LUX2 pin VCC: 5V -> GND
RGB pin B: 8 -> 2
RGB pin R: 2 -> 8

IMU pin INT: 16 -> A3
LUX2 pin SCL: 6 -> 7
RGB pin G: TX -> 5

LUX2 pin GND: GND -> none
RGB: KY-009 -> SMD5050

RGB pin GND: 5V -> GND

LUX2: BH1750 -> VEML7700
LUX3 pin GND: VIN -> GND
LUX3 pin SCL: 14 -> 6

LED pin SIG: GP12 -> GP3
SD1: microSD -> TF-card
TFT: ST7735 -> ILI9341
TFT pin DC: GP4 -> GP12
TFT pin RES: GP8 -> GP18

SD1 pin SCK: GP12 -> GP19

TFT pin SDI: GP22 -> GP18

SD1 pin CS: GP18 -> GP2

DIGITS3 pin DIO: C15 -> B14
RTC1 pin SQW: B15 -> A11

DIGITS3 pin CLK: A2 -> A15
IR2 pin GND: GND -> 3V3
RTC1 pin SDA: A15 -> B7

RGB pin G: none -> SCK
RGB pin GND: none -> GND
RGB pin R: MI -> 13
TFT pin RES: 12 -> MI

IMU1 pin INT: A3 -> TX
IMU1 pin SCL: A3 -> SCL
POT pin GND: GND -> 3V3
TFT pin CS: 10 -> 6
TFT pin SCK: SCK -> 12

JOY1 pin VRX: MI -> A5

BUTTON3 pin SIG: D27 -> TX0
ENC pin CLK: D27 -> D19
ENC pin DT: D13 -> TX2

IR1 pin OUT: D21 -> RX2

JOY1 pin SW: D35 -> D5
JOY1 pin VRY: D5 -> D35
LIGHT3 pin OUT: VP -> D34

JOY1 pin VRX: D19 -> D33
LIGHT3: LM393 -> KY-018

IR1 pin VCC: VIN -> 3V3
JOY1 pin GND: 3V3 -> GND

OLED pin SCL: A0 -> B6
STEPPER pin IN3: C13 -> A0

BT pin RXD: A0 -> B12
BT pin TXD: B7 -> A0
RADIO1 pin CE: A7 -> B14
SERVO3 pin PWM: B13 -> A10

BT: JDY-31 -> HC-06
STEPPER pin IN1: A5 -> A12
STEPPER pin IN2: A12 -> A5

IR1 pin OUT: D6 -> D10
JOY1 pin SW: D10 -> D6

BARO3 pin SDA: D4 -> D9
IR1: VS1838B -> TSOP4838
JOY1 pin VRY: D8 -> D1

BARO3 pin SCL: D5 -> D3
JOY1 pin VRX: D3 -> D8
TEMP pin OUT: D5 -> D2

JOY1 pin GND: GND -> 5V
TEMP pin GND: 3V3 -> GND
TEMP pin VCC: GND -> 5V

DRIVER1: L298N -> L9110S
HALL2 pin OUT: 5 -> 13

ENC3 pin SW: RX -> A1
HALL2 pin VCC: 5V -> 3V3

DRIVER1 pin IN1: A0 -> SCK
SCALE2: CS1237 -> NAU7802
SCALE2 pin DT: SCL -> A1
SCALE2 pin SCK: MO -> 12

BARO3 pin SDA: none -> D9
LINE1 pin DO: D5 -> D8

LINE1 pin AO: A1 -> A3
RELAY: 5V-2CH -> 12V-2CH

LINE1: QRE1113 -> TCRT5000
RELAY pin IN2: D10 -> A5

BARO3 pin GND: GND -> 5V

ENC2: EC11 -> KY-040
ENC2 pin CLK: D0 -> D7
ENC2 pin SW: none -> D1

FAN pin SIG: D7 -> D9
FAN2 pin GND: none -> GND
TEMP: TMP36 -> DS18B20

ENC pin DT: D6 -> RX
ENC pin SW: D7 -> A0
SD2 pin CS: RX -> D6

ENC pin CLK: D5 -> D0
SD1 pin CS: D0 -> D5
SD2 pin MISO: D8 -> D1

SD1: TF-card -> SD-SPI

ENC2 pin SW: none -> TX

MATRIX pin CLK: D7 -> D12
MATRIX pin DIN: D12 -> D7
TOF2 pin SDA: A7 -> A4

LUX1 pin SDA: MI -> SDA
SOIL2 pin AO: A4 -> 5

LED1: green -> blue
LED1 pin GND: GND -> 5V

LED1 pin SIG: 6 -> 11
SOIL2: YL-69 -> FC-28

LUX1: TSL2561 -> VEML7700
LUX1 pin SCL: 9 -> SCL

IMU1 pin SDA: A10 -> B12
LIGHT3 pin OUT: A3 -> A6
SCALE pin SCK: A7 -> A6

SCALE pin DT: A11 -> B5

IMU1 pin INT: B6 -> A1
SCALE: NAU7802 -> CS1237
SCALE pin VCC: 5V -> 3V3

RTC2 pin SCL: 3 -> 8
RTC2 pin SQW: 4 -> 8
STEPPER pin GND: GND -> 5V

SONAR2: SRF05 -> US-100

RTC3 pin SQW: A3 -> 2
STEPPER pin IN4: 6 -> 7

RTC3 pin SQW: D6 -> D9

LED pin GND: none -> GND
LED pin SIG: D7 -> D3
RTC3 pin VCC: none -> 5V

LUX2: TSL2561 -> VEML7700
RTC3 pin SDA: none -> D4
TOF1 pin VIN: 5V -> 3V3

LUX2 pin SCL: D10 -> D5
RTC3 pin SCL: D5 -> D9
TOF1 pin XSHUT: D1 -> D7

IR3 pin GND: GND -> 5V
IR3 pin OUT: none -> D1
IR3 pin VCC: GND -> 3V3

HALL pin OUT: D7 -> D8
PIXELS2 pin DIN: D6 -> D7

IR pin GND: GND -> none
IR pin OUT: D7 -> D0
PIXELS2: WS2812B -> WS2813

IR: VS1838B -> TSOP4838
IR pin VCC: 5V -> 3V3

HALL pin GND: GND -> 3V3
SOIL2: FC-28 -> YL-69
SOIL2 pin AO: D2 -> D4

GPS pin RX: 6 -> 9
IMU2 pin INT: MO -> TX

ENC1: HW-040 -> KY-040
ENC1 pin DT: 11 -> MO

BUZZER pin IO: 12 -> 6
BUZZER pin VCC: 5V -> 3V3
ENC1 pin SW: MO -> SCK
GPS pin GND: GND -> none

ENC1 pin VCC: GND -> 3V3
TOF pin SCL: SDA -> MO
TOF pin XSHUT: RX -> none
________
### What the exercise asks
Using the data above, reproduce exactly the lines between those holding "BT: JDY-31 -> HC-06" and "SD1: TF-card -> SD-SPI", inclusive, and no others.

### Task output
BT: JDY-31 -> HC-06
STEPPER pin IN1: A5 -> A12
STEPPER pin IN2: A12 -> A5

IR1 pin OUT: D6 -> D10
JOY1 pin SW: D10 -> D6

BARO3 pin SDA: D4 -> D9
IR1: VS1838B -> TSOP4838
JOY1 pin VRY: D8 -> D1

BARO3 pin SCL: D5 -> D3
JOY1 pin VRX: D3 -> D8
TEMP pin OUT: D5 -> D2

JOY1 pin GND: GND -> 5V
TEMP pin GND: 3V3 -> GND
TEMP pin VCC: GND -> 5V

DRIVER1: L298N -> L9110S
HALL2 pin OUT: 5 -> 13

ENC3 pin SW: RX -> A1
HALL2 pin VCC: 5V -> 3V3

DRIVER1 pin IN1: A0 -> SCK
SCALE2: CS1237 -> NAU7802
SCALE2 pin DT: SCL -> A1
SCALE2 pin SCK: MO -> 12

BARO3 pin SDA: none -> D9
LINE1 pin DO: D5 -> D8

LINE1 pin AO: A1 -> A3
RELAY: 5V-2CH -> 12V-2CH

LINE1: QRE1113 -> TCRT5000
RELAY pin IN2: D10 -> A5

BARO3 pin GND: GND -> 5V

ENC2: EC11 -> KY-040
ENC2 pin CLK: D0 -> D7
ENC2 pin SW: none -> D1

FAN pin SIG: D7 -> D9
FAN2 pin GND: none -> GND
TEMP: TMP36 -> DS18B20

ENC pin DT: D6 -> RX
ENC pin SW: D7 -> A0
SD2 pin CS: RX -> D6

ENC pin CLK: D5 -> D0
SD1 pin CS: D0 -> D5
SD2 pin MISO: D8 -> D1

SD1: TF-card -> SD-SPI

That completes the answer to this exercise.